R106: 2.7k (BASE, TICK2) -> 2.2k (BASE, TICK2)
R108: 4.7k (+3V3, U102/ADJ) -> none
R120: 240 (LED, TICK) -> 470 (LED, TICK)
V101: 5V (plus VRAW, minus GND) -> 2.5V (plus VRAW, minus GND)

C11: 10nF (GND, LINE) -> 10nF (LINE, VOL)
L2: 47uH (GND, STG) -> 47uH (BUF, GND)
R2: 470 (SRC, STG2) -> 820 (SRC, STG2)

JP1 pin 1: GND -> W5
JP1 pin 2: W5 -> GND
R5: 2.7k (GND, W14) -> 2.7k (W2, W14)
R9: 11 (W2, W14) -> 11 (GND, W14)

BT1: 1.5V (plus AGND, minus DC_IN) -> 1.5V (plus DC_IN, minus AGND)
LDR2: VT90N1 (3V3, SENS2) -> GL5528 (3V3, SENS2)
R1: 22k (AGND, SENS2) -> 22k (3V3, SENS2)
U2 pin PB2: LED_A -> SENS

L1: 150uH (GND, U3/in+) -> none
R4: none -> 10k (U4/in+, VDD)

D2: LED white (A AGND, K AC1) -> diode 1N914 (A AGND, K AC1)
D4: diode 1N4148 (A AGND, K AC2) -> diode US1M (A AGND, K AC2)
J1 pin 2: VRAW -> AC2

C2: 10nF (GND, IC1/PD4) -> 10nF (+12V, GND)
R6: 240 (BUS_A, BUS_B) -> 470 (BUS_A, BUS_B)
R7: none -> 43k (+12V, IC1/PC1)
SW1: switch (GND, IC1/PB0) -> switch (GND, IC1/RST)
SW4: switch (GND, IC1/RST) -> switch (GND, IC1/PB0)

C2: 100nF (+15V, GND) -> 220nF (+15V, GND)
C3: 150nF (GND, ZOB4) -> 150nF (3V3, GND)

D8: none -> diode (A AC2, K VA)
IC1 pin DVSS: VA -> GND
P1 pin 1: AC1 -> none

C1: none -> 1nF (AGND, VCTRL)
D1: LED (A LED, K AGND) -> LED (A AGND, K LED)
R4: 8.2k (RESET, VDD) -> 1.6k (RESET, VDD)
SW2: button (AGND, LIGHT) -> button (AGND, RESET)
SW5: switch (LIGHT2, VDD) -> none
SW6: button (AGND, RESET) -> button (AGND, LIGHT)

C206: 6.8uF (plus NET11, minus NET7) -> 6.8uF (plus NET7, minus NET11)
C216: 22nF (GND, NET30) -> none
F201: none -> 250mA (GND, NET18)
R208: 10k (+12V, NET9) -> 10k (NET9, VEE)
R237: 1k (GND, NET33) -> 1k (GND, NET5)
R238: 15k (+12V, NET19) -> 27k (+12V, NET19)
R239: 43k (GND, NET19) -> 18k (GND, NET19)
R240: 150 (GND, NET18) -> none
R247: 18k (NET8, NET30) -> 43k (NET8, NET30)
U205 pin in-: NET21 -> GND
::::::
**What is required**.
Repeat the entries verbatim through the line with "SW5: switch (LIGHT2, VDD) -> none".

**Exercise answer**.
R106: 2.7k (BASE, TICK2) -> 2.2k (BASE, TICK2)
R108: 4.7k (+3V3, U102/ADJ) -> none
R120: 240 (LED, TICK) -> 470 (LED, TICK)
V101: 5V (plus VRAW, minus GND) -> 2.5V (plus VRAW, minus GND)

C11: 10nF (GND, LINE) -> 10nF (LINE, VOL)
L2: 47uH (GND, STG) -> 47uH (BUF, GND)
R2: 470 (SRC, STG2) -> 820 (SRC, STG2)

JP1 pin 1: GND -> W5
JP1 pin 2: W5 -> GND
R5: 2.7k (GND, W14) -> 2.7k (W2, W14)
R9: 11 (W2, W14) -> 11 (GND, W14)

BT1: 1.5V (plus AGND, minus DC_IN) -> 1.5V (plus DC_IN, minus AGND)
LDR2: VT90N1 (3V3, SENS2) -> GL5528 (3V3, SENS2)
R1: 22k (AGND, SENS2) -> 22k (3V3, SENS2)
U2 pin PB2: LED_A -> SENS

L1: 150uH (GND, U3/in+) -> none
R4: none -> 10k (U4/in+, VDD)

D2: LED white (A AGND, K AC1) -> diode 1N914 (A AGND, K AC1)
D4: diode 1N4148 (A AGND, K AC2) -> diode US1M (A AGND, K AC2)
J1 pin 2: VRAW -> AC2

C2: 10nF (GND, IC1/PD4) -> 10nF (+12V, GND)
R6: 240 (BUS_A, BUS_B) -> 470 (BUS_A, BUS_B)
R7: none -> 43k (+12V, IC1/PC1)
SW1: switch (GND, IC1/PB0) -> switch (GND, IC1/RST)
SW4: switch (GND, IC1/RST) -> switch (GND, IC1/PB0)

C2: 100nF (+15V, GND) -> 220nF (+15V, GND)
C3: 150nF (GND, ZOB4) -> 150nF (3V3, GND)

D8: none -> diode (A AC2, K VA)
IC1 pin DVSS: VA -> GND
P1 pin 1: AC1 -> none

C1: none -> 1nF (AGND, VCTRL)
D1: LED (A LED, K AGND) -> LED (A AGND, K LED)
R4: 8.2k (RESET, VDD) -> 1.6k (RESET, VDD)
SW2: button (AGND, LIGHT) -> button (AGND, RESET)
SW5: switch (LIGHT2, VDD) -> none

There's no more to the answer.